┌──

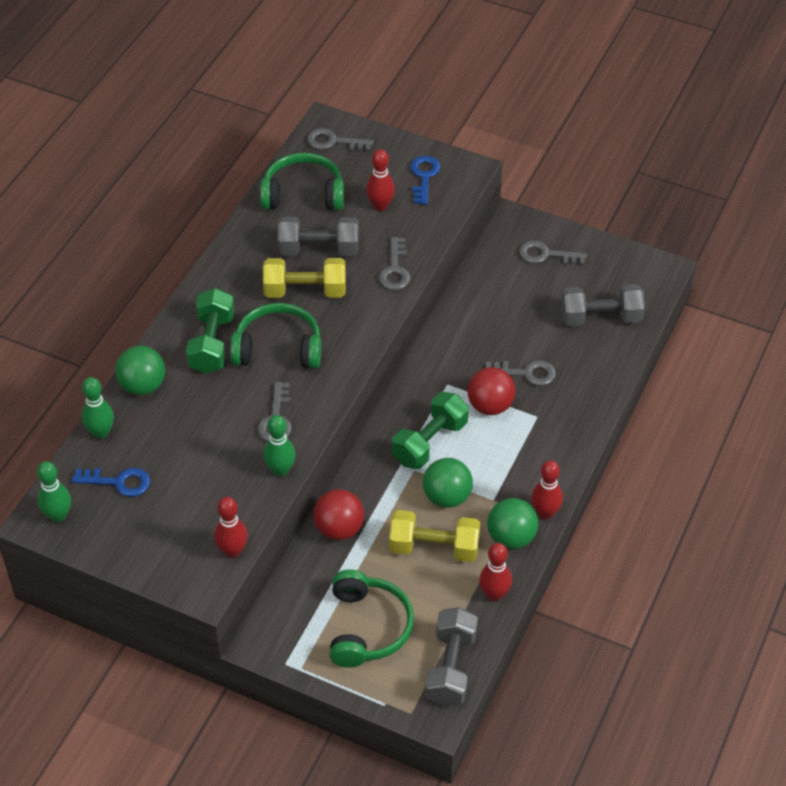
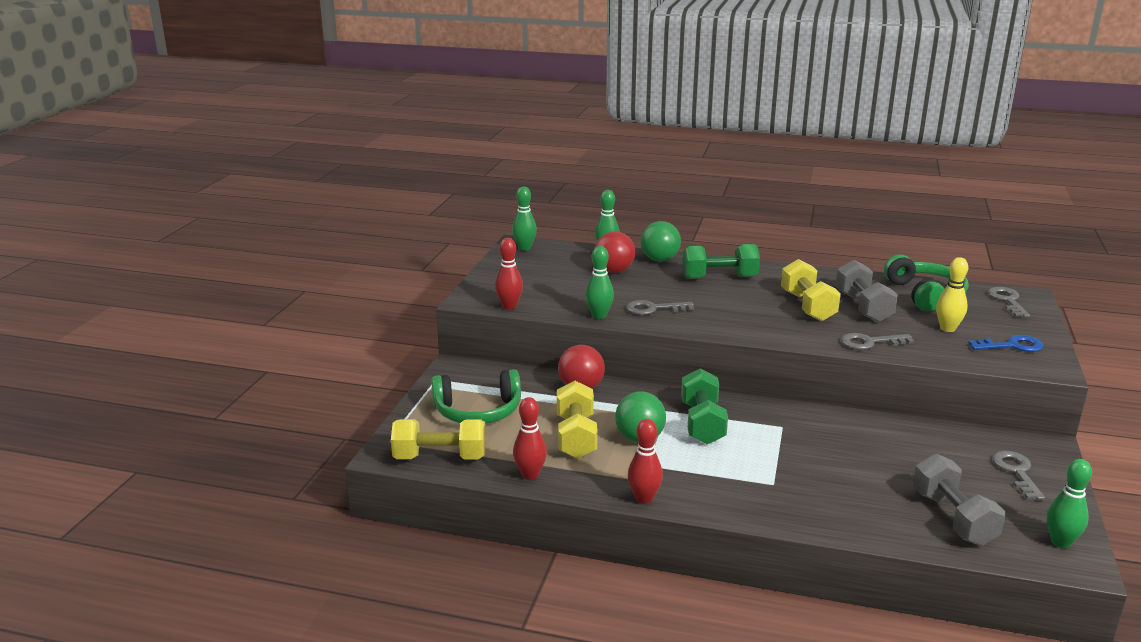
camera: 80 degrees right, 25 degrees down
(118, 482) = (562, 262): blue key -> none
(278, 348) = (732, 302): green headphones -> none
(380, 206) = (947, 328): red bowling pin -> yellow bowling pin
(430, 442) = (702, 423): green dumbbell -> green dumbbell turned 60 degrees clockwise
(450, 667) = (440, 457): grey dumbbell -> yellow dumbbell
(490, 406) = (769, 453): red ball -> red ball (614, 271)
(511, 537) = (603, 479): green ball -> none
(526, 373) = (829, 472): grey key -> none
(637, 269) = (1060, 542): none -> green bowling pin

└──

• To do
All records, pictures excluded: copy them exactly.

• Exercise response
camera: 80 degrees right, 25 degrees down
(118, 482) = (562, 262): blue key -> none
(278, 348) = (732, 302): green headphones -> none
(380, 206) = (947, 328): red bowling pin -> yellow bowling pin
(430, 442) = (702, 423): green dumbbell -> green dumbbell turned 60 degrees clockwise
(450, 667) = (440, 457): grey dumbbell -> yellow dumbbell
(490, 406) = (769, 453): red ball -> red ball (614, 271)
(511, 537) = (603, 479): green ball -> none
(526, 373) = (829, 472): grey key -> none
(637, 269) = (1060, 542): none -> green bowling pin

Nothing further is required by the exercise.